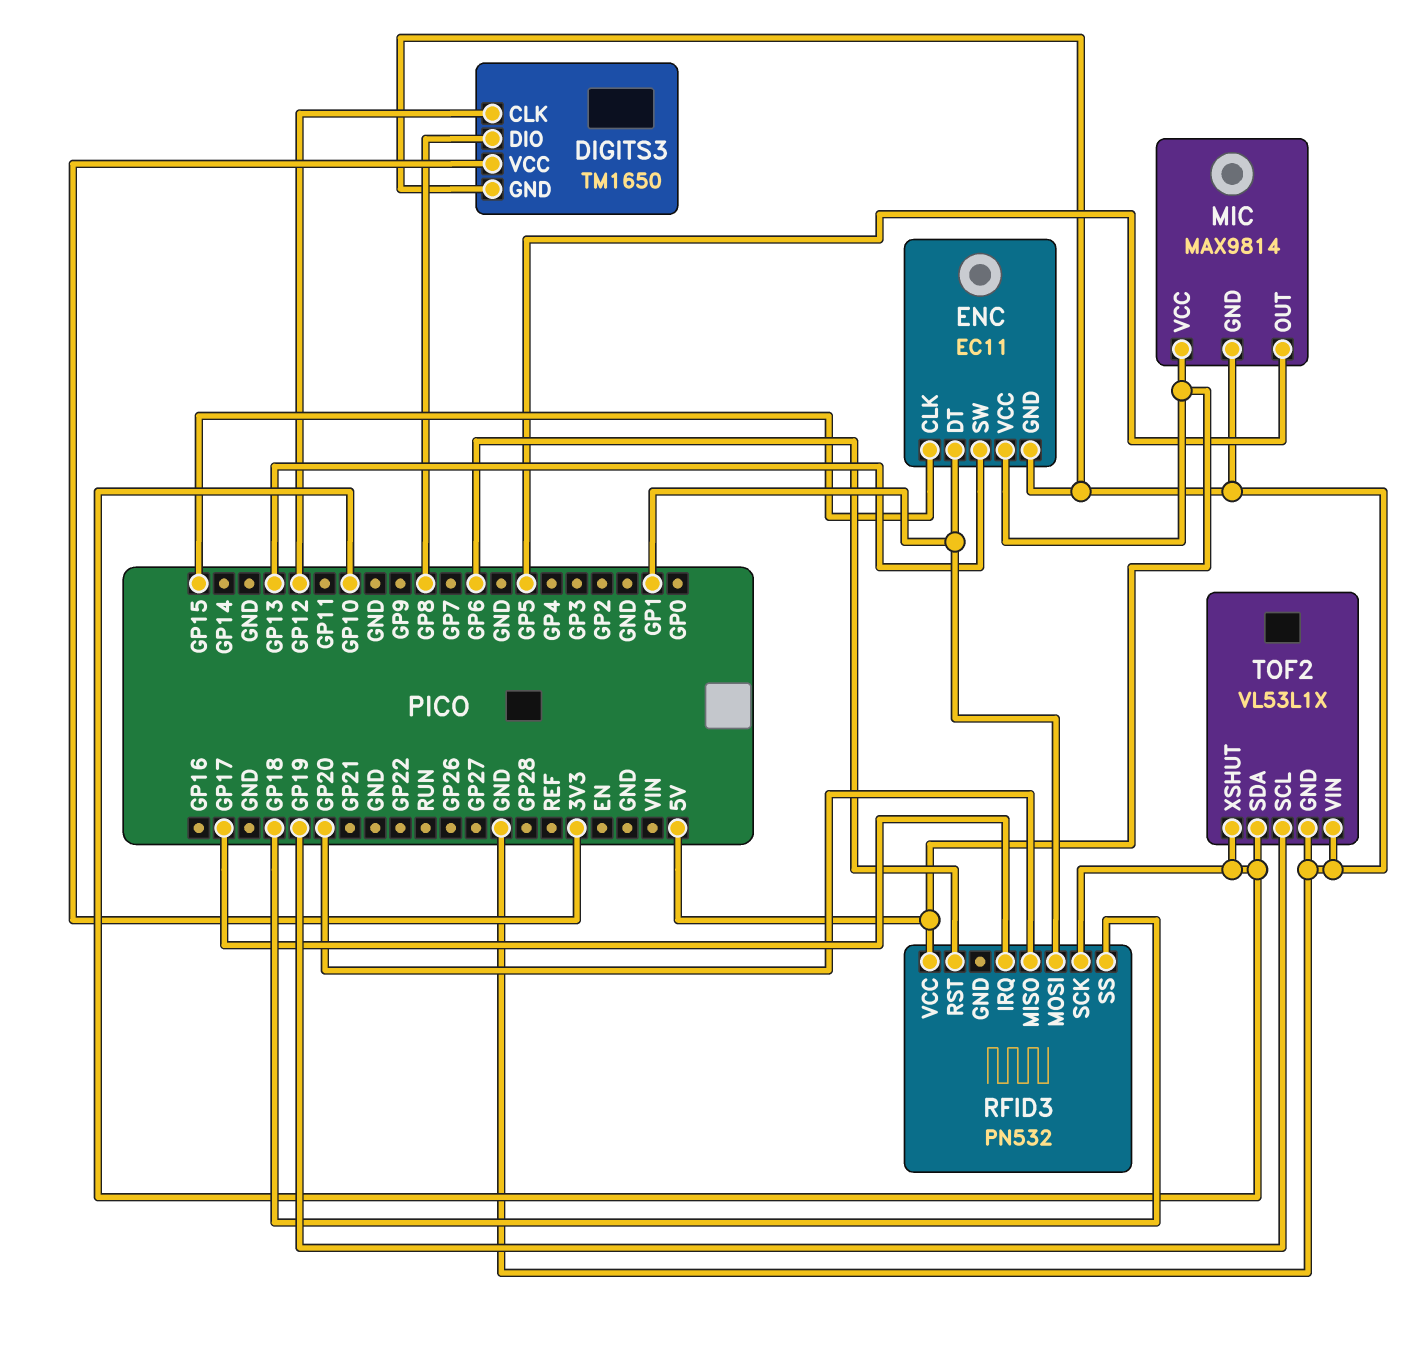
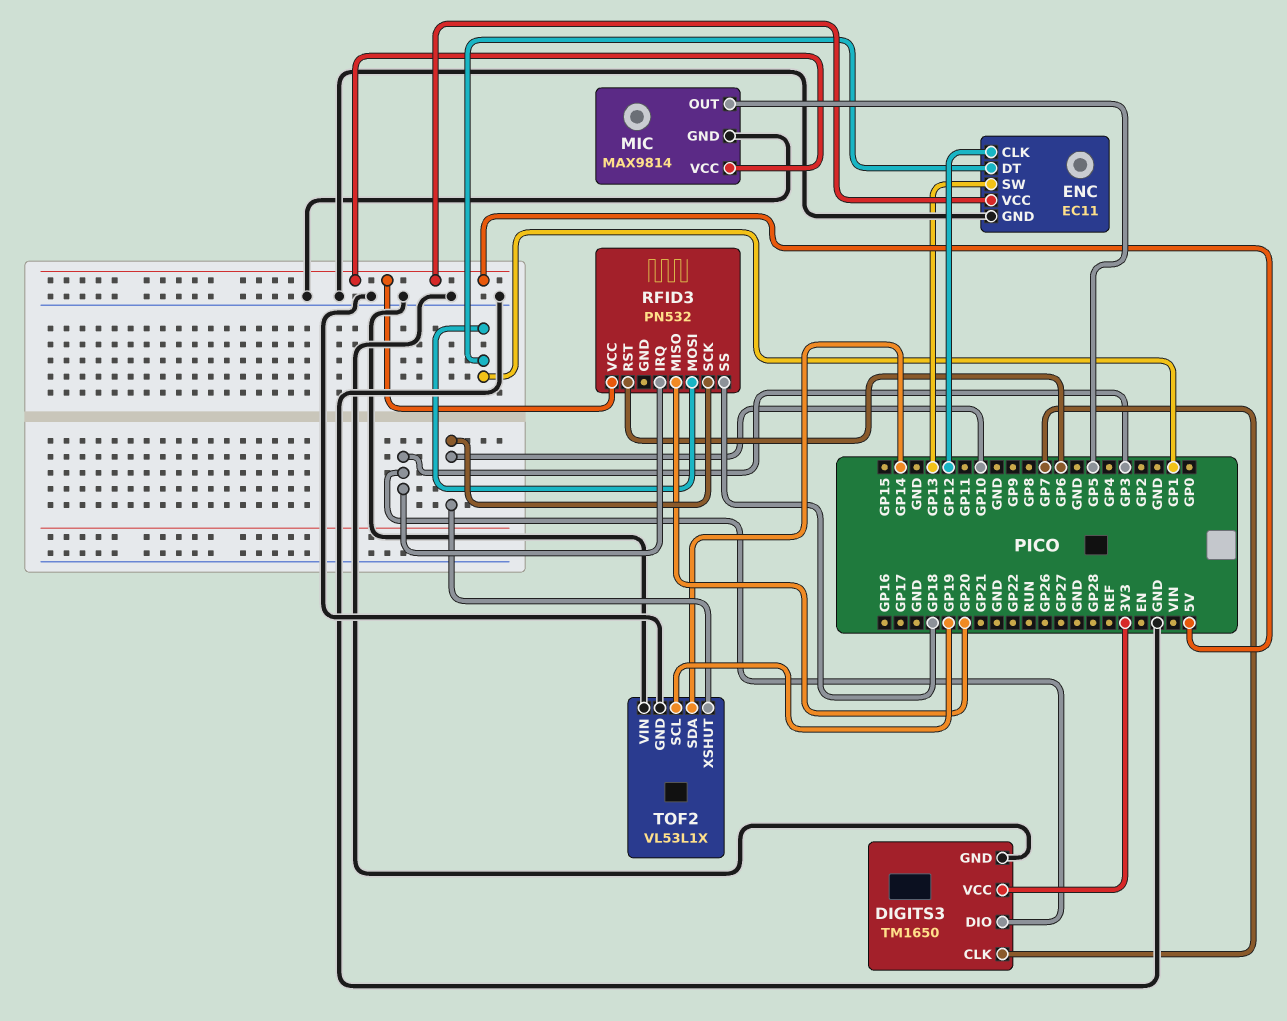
DIGITS3 pin CLK: GP12 -> GP7
DIGITS3 pin DIO: GP8 -> GP3
ENC pin CLK: GP15 -> GP12
RFID3 pin IRQ: GP17 -> GP3
TOF2 pin SDA: GP10 -> GP14

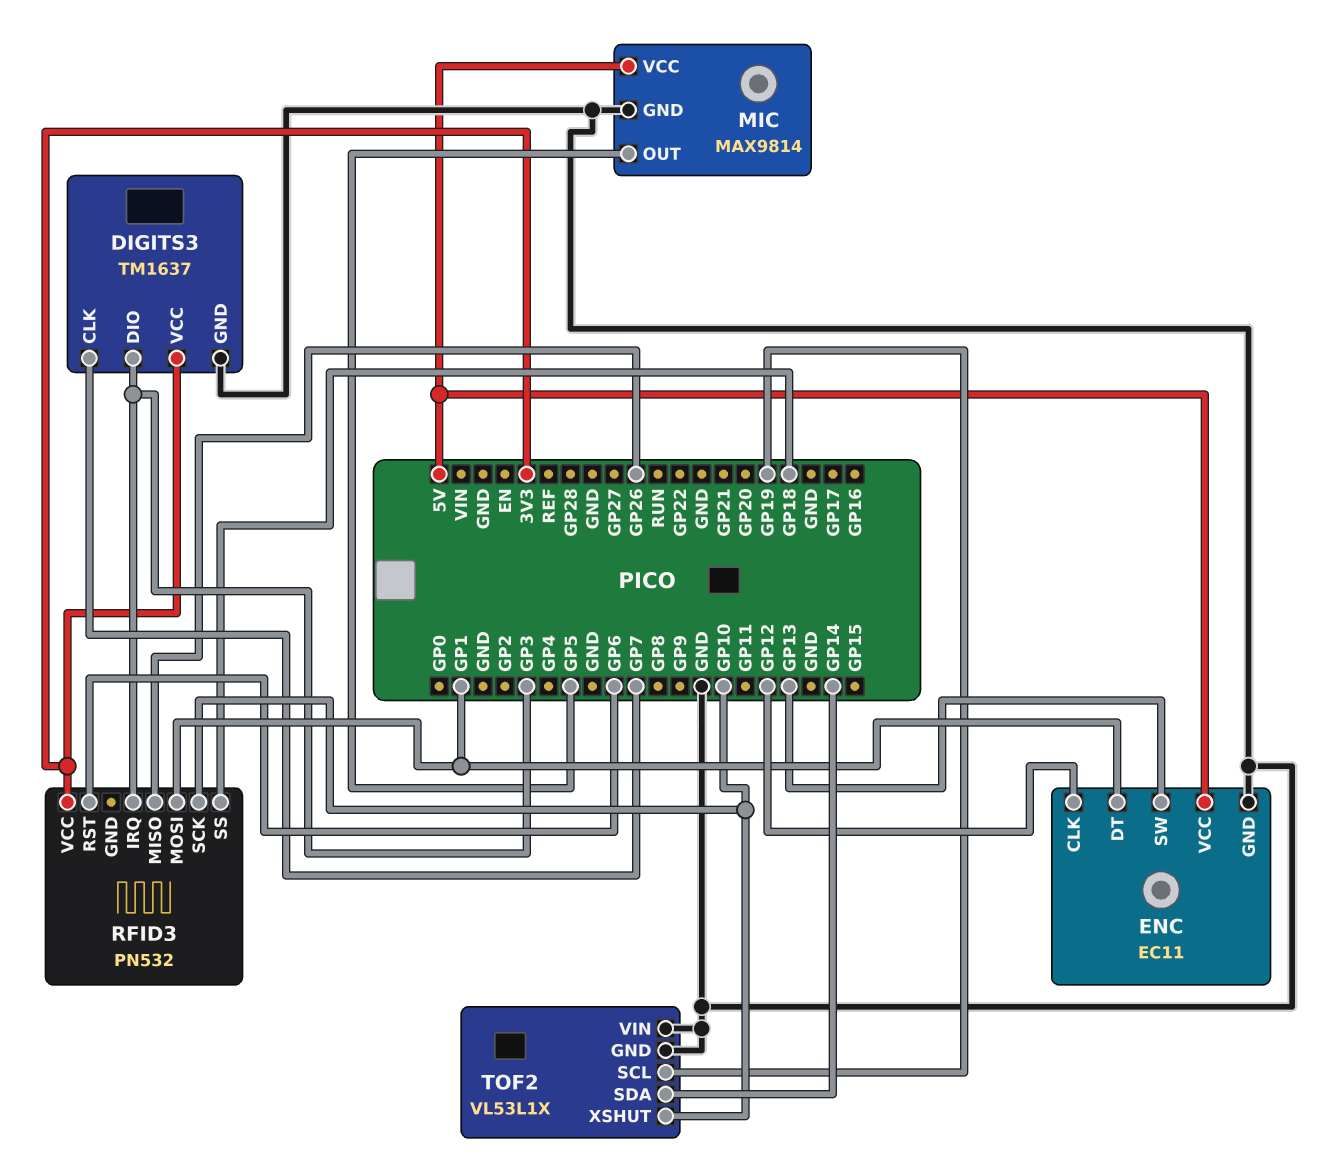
DIGITS3: TM1650 -> TM1637
RFID3 pin MISO: GP20 -> GP26
RFID3 pin VCC: 5V -> 3V3

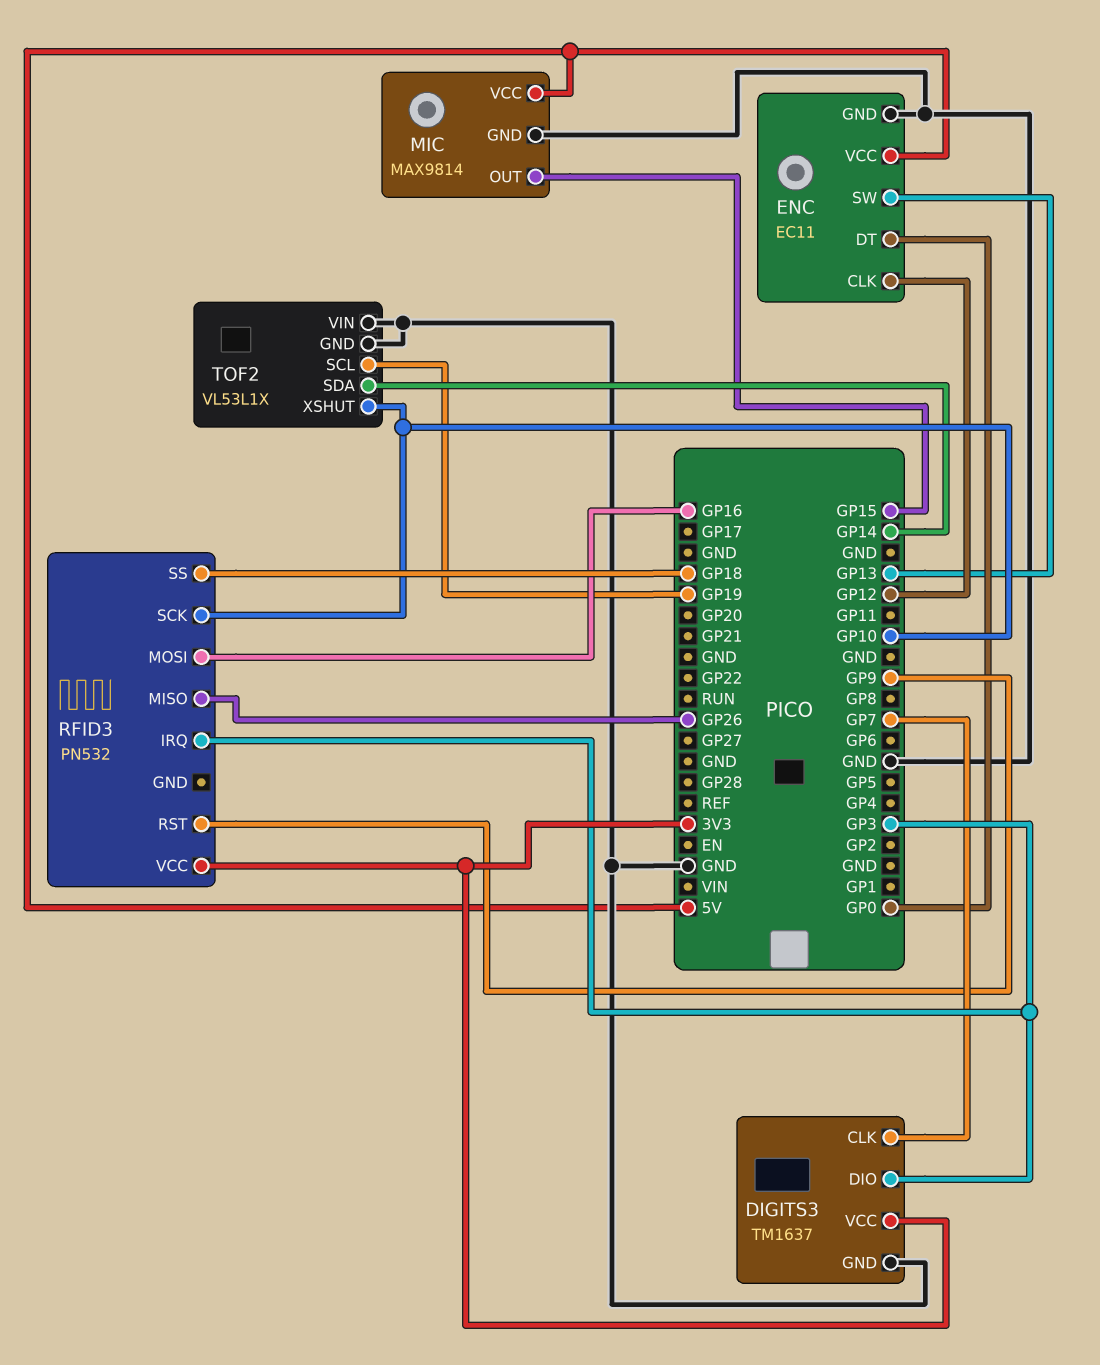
ENC pin DT: GP1 -> GP0
MIC pin OUT: GP5 -> GP15
RFID3 pin MOSI: GP1 -> GP16
RFID3 pin RST: GP6 -> GP9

____

WORK REQUIRED. From the first line to the last, return the records exactly and leave the pictures behind.

RESPONSE AREA.
DIGITS3 pin CLK: GP12 -> GP7
DIGITS3 pin DIO: GP8 -> GP3
ENC pin CLK: GP15 -> GP12
RFID3 pin IRQ: GP17 -> GP3
TOF2 pin SDA: GP10 -> GP14

DIGITS3: TM1650 -> TM1637
RFID3 pin MISO: GP20 -> GP26
RFID3 pin VCC: 5V -> 3V3

ENC pin DT: GP1 -> GP0
MIC pin OUT: GP5 -> GP15
RFID3 pin MOSI: GP1 -> GP16
RFID3 pin RST: GP6 -> GP9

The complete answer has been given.